● **Work required**:
Among the lines below, restate word for word only those from the line with "(311, 181) = (360, 149): turquoise" through the line with "(411, 390) = (543, 236): purple", with both end lines kept.

(Items from a data source)

= = =

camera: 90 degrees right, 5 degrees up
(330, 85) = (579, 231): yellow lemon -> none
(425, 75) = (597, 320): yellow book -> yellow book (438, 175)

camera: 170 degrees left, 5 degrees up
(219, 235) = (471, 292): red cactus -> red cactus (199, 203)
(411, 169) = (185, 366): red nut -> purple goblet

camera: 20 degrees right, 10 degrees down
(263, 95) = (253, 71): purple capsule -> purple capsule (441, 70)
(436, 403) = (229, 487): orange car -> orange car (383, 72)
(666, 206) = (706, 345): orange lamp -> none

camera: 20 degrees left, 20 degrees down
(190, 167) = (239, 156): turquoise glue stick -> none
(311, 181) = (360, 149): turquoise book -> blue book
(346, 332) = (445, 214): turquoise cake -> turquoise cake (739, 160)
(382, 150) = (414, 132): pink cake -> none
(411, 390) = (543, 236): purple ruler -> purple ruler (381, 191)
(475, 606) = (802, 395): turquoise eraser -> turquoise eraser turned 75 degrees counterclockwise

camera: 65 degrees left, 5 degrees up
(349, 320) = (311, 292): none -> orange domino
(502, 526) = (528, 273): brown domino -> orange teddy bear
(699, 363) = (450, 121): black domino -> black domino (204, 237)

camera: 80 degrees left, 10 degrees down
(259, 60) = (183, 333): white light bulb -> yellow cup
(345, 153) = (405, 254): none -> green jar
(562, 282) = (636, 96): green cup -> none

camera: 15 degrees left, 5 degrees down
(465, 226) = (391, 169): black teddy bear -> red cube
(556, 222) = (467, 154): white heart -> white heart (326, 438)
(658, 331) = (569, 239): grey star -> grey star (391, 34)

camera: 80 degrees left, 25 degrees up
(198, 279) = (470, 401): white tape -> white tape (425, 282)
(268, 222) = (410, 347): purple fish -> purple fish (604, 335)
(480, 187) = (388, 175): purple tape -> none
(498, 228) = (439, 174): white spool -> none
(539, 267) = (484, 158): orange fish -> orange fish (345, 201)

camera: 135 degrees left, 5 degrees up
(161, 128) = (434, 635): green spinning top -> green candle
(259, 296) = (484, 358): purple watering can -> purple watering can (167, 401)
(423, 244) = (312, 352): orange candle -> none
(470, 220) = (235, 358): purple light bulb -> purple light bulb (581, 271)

= = =

● **Written solution**:
(311, 181) = (360, 149): turquoise book -> blue book
(346, 332) = (445, 214): turquoise cake -> turquoise cake (739, 160)
(382, 150) = (414, 132): pink cake -> none
(411, 390) = (543, 236): purple ruler -> purple ruler (381, 191)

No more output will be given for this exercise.